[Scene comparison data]
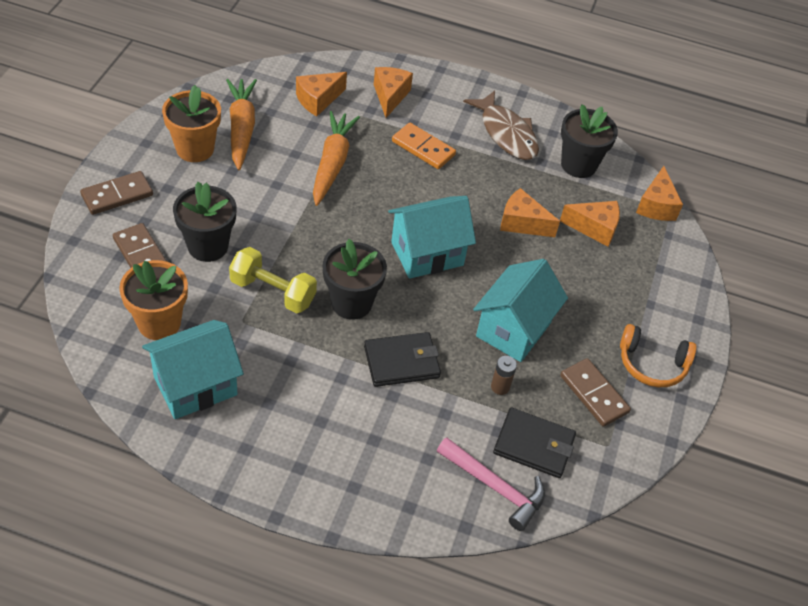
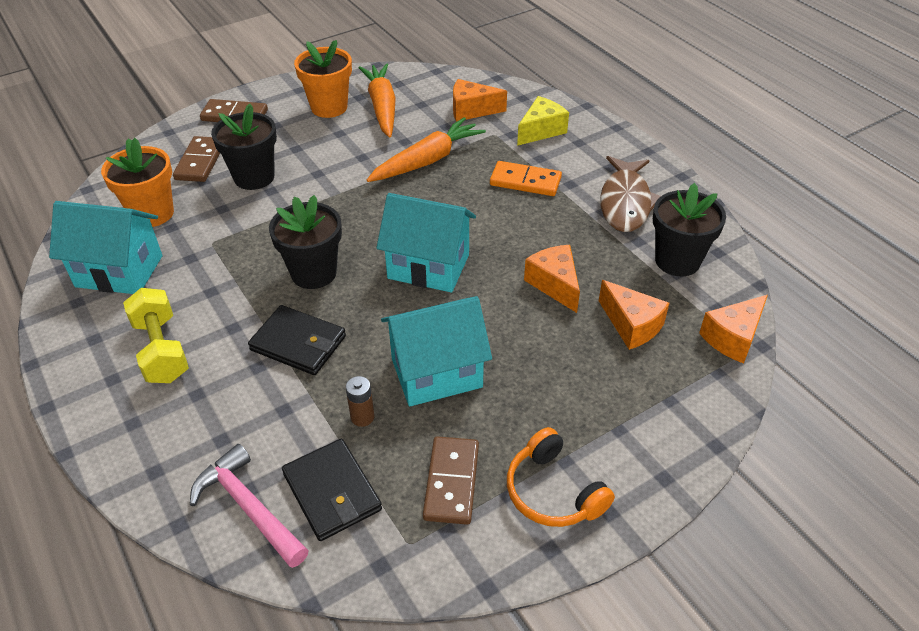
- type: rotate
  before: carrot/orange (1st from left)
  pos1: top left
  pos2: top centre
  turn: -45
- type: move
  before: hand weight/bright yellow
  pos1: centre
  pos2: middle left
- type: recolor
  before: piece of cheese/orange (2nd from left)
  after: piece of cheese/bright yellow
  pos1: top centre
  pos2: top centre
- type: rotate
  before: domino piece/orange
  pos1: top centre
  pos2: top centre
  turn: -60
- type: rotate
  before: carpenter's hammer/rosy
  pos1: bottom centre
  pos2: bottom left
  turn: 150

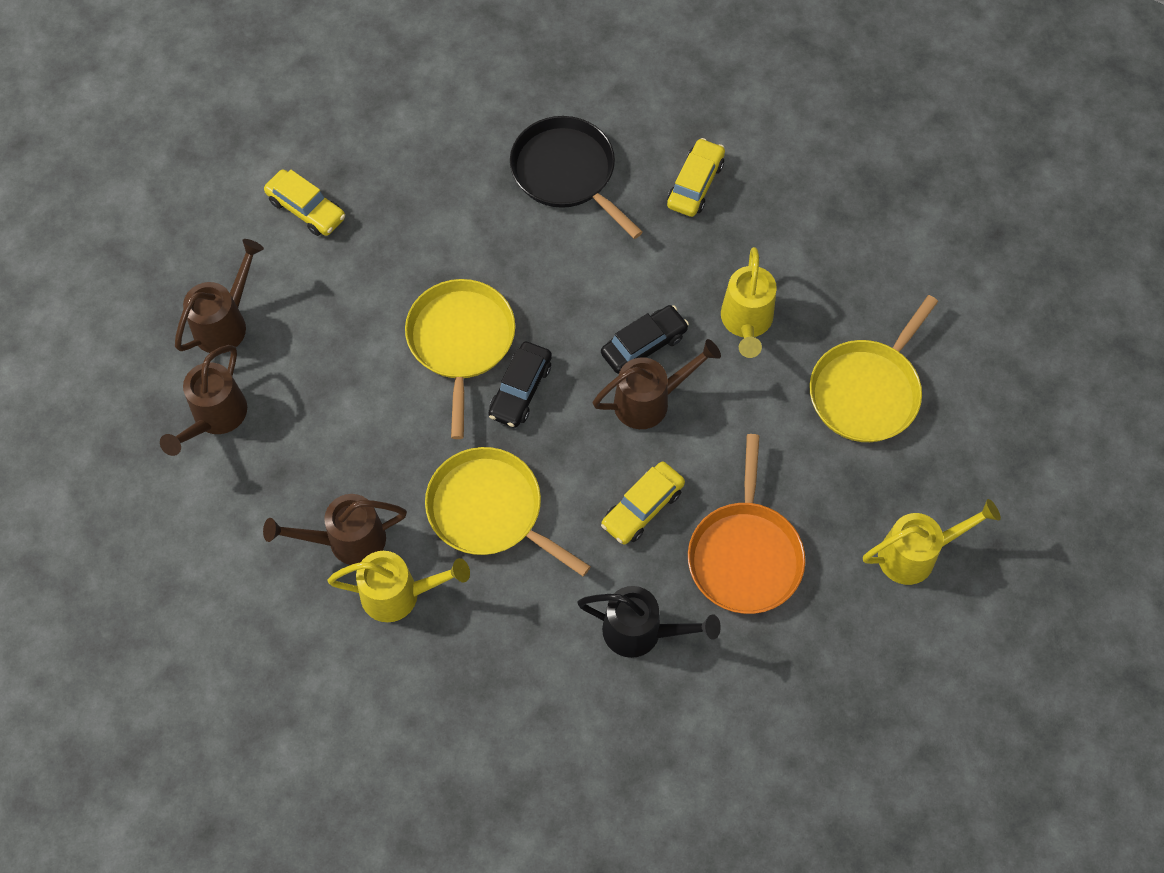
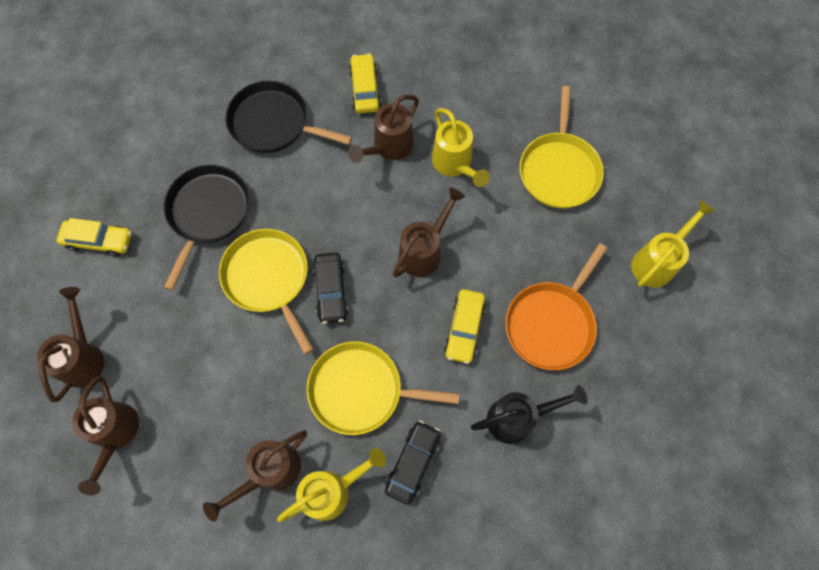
- type: move
  before: car/ebony (2nd from left)
  pos1: centre
  pos2: bottom centre
- type: rotate
  before: frying pan/orange
  pos1: centre
  pos2: middle right
  turn: 60
- type: insert
  after: frying pan/ebony (1st from left)
  pos2: middle left
- type: insert
  after: watering pot/brown (4th from left)
  pos2: top centre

> Problem to solve
When copying the records above, please match them exactly but leave out all pictures.

> Your solution
- type: rotate
  before: carrot/orange (1st from left)
  pos1: top left
  pos2: top centre
  turn: -45
- type: move
  before: hand weight/bright yellow
  pos1: centre
  pos2: middle left
- type: recolor
  before: piece of cheese/orange (2nd from left)
  after: piece of cheese/bright yellow
  pos1: top centre
  pos2: top centre
- type: rotate
  before: domino piece/orange
  pos1: top centre
  pos2: top centre
  turn: -60
- type: rotate
  before: carpenter's hammer/rosy
  pos1: bottom centre
  pos2: bottom left
  turn: 150

- type: move
  before: car/ebony (2nd from left)
  pos1: centre
  pos2: bottom centre
- type: rotate
  before: frying pan/orange
  pos1: centre
  pos2: middle right
  turn: 60
- type: insert
  after: frying pan/ebony (1st from left)
  pos2: middle left
- type: insert
  after: watering pot/brown (4th from left)
  pos2: top centre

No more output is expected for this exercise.